Problem statement: Copy out all the lines of the data precisely, omitting any pictures.

Available data:

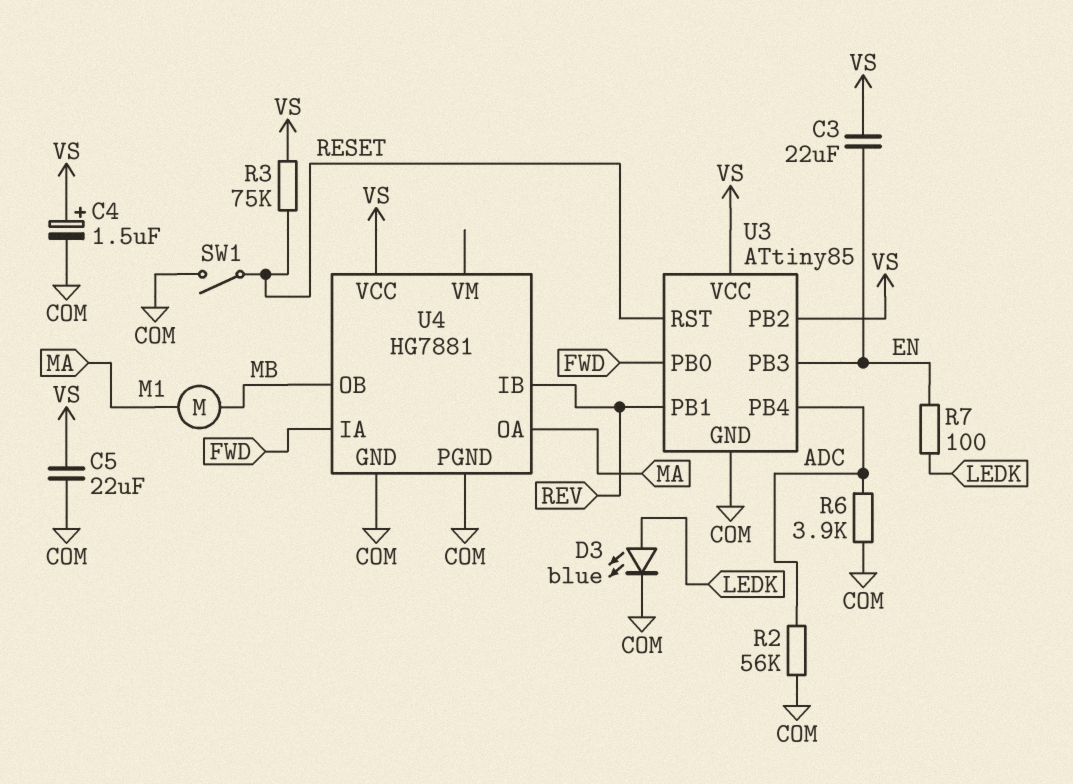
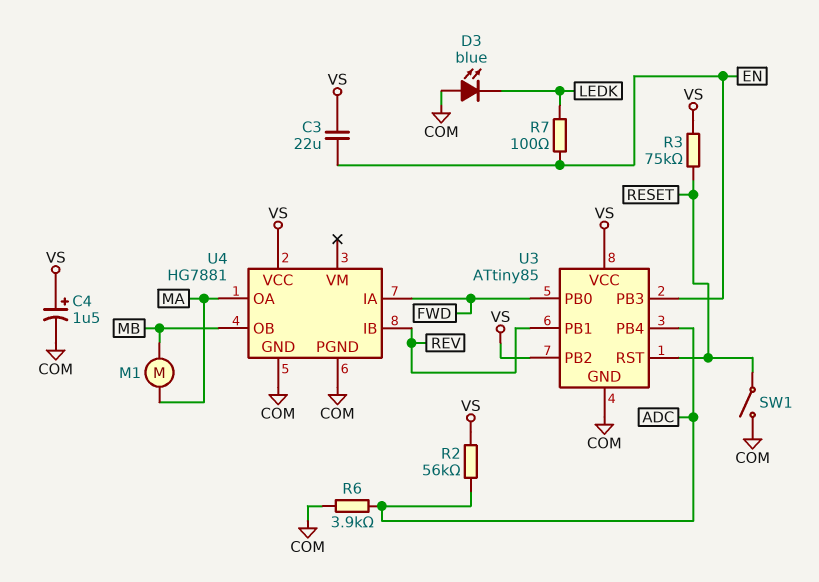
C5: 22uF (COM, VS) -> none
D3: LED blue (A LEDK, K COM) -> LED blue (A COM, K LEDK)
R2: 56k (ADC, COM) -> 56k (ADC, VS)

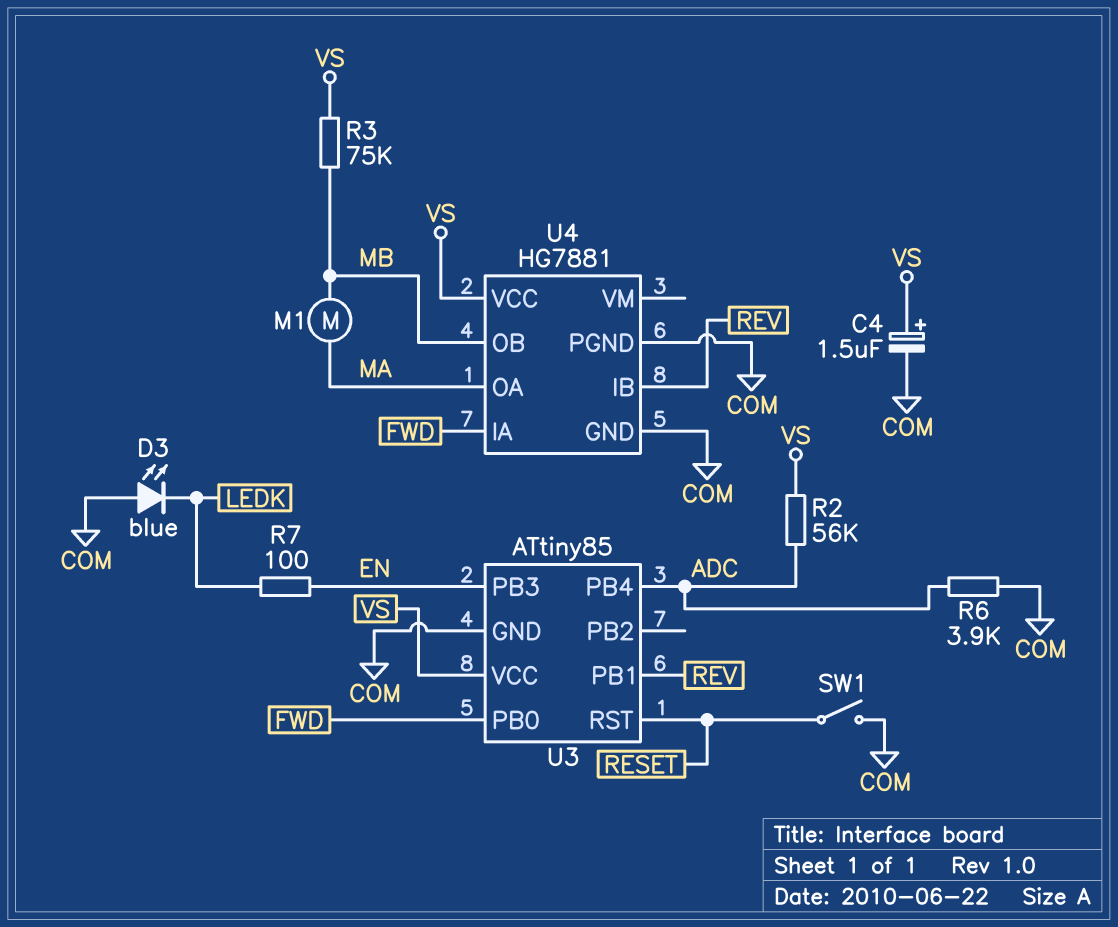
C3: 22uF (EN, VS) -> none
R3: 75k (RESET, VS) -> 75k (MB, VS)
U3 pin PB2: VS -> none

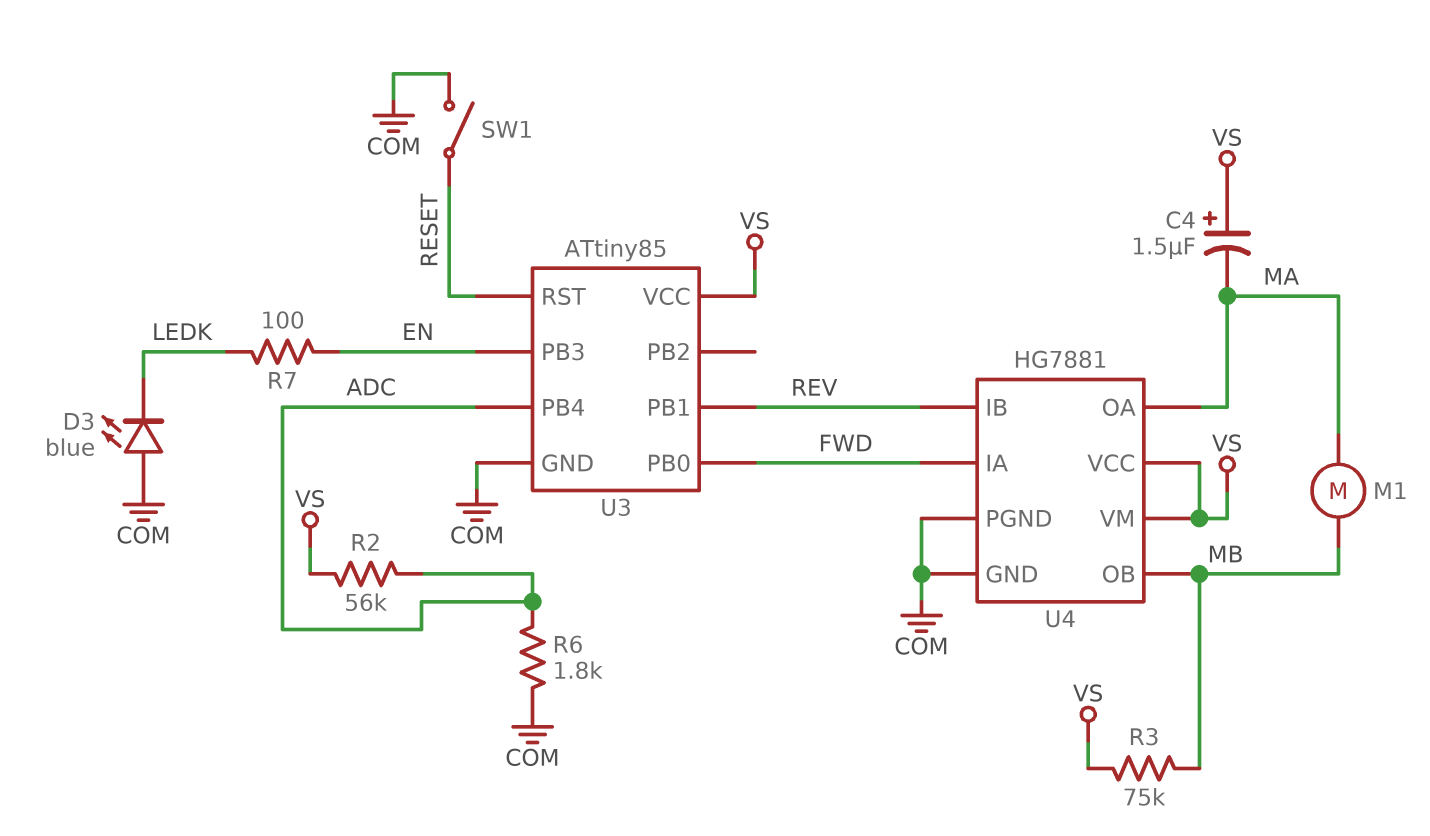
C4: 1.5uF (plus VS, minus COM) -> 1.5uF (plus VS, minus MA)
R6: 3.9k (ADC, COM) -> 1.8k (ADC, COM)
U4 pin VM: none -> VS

Answer to this problem:
C5: 22uF (COM, VS) -> none
D3: LED blue (A LEDK, K COM) -> LED blue (A COM, K LEDK)
R2: 56k (ADC, COM) -> 56k (ADC, VS)

C3: 22uF (EN, VS) -> none
R3: 75k (RESET, VS) -> 75k (MB, VS)
U3 pin PB2: VS -> none

C4: 1.5uF (plus VS, minus COM) -> 1.5uF (plus VS, minus MA)
R6: 3.9k (ADC, COM) -> 1.8k (ADC, COM)
U4 pin VM: none -> VS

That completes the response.